Your goal> Copy the material below word for word, starting at its first line and ending with the line that contains "(C) yellow point", inclusive.

Records>

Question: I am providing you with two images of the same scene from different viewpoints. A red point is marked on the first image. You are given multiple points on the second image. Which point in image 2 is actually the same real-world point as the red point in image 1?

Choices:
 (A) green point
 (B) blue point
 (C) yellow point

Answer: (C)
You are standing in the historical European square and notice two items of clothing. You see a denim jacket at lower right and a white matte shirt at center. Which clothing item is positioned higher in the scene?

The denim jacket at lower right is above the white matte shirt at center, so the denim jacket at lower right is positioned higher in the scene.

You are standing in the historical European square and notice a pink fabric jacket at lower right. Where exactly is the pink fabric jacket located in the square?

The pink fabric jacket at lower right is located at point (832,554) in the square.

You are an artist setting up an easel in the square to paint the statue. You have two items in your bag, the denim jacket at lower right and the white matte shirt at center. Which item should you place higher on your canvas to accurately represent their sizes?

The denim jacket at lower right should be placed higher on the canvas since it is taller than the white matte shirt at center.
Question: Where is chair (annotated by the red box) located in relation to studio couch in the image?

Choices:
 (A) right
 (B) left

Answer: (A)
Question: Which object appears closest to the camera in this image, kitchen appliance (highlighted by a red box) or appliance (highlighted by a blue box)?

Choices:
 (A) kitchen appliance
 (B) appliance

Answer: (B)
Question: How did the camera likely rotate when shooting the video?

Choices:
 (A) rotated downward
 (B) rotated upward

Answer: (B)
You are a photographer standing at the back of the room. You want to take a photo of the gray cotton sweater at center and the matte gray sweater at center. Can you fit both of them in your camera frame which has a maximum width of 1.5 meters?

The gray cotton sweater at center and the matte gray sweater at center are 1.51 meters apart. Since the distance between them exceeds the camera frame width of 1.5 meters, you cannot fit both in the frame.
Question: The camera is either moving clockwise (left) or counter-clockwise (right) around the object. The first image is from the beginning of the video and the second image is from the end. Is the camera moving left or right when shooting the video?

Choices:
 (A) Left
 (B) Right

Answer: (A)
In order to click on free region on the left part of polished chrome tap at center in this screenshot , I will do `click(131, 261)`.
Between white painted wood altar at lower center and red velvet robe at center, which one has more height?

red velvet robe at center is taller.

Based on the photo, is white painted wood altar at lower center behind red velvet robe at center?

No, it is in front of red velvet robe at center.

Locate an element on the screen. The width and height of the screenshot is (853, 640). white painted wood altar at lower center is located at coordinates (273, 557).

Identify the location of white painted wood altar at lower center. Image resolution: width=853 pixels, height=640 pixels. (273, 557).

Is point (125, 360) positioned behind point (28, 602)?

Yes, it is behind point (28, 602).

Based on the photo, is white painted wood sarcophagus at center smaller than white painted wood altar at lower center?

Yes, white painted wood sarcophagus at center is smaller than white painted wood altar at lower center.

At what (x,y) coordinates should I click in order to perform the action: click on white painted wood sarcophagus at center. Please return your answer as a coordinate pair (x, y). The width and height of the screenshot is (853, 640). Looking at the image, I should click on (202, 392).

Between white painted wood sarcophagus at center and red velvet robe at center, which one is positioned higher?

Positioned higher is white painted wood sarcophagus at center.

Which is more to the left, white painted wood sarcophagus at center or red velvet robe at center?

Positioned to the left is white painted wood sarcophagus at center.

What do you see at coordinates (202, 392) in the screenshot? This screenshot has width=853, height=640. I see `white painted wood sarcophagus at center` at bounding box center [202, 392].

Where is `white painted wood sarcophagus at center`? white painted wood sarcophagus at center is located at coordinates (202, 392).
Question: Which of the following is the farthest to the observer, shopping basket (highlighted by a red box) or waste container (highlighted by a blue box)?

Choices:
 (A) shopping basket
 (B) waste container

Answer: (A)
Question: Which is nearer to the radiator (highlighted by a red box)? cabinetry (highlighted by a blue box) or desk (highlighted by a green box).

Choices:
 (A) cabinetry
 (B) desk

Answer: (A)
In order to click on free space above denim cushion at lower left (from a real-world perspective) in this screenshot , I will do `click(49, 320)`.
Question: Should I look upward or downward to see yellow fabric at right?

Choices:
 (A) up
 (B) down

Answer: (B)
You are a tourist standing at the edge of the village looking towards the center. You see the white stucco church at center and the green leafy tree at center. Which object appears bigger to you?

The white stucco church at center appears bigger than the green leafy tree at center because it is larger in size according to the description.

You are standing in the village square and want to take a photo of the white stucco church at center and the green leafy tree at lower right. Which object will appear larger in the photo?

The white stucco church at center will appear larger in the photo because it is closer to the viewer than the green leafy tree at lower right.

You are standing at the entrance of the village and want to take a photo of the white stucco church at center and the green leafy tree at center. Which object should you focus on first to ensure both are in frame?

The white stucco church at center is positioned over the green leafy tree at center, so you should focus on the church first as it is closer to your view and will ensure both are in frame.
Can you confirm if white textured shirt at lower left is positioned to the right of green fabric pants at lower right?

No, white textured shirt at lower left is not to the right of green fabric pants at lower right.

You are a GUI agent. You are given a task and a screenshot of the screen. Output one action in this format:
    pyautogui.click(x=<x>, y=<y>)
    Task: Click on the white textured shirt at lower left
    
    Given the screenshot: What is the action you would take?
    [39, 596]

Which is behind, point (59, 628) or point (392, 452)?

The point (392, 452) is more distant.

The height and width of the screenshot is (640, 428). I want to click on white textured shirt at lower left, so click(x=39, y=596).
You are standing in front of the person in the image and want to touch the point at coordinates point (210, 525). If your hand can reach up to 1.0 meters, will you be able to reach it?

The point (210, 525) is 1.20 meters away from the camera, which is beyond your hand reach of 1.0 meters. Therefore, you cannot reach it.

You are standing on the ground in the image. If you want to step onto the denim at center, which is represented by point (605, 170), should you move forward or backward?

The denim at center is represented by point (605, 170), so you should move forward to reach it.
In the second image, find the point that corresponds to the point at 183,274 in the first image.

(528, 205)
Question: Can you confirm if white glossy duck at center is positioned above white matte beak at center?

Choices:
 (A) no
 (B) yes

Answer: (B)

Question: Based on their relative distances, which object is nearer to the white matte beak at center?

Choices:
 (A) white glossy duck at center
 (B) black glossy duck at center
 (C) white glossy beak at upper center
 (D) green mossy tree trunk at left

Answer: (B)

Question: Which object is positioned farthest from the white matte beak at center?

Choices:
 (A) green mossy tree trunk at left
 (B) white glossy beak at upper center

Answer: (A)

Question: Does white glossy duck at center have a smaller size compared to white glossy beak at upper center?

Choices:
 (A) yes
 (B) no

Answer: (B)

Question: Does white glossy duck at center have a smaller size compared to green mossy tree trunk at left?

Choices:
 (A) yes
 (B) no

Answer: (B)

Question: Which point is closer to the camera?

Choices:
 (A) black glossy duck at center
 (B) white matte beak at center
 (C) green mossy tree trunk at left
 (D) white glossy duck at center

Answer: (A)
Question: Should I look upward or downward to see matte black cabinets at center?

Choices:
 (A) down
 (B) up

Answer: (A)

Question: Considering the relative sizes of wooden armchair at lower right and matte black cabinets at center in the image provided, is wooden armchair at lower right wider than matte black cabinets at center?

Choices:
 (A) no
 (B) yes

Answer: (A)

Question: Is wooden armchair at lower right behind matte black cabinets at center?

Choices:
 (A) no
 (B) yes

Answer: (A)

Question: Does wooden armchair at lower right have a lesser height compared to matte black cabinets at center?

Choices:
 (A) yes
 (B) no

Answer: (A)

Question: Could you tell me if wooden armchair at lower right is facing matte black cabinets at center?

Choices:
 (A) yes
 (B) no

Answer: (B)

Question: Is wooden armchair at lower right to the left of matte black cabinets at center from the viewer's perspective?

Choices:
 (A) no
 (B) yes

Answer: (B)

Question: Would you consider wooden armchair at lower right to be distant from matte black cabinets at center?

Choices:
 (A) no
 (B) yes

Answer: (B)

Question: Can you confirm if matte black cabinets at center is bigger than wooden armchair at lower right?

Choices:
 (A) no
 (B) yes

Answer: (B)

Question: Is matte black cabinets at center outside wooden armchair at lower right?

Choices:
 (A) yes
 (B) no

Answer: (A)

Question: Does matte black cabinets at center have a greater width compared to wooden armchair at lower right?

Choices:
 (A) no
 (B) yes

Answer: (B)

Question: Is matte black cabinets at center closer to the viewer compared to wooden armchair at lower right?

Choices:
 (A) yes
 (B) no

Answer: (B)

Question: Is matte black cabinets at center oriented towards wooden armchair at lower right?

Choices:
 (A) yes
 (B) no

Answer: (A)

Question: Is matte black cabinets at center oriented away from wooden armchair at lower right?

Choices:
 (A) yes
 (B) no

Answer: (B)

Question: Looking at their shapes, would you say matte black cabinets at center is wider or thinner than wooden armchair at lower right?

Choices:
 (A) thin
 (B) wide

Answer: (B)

Written answer>
Question: I am providing you with two images of the same scene from different viewpoints. A red point is marked on the first image. You are given multiple points on the second image. Which point in image 2 is actually the same real-world point as the red point in image 1?

Choices:
 (A) green point
 (B) blue point
 (C) yellow point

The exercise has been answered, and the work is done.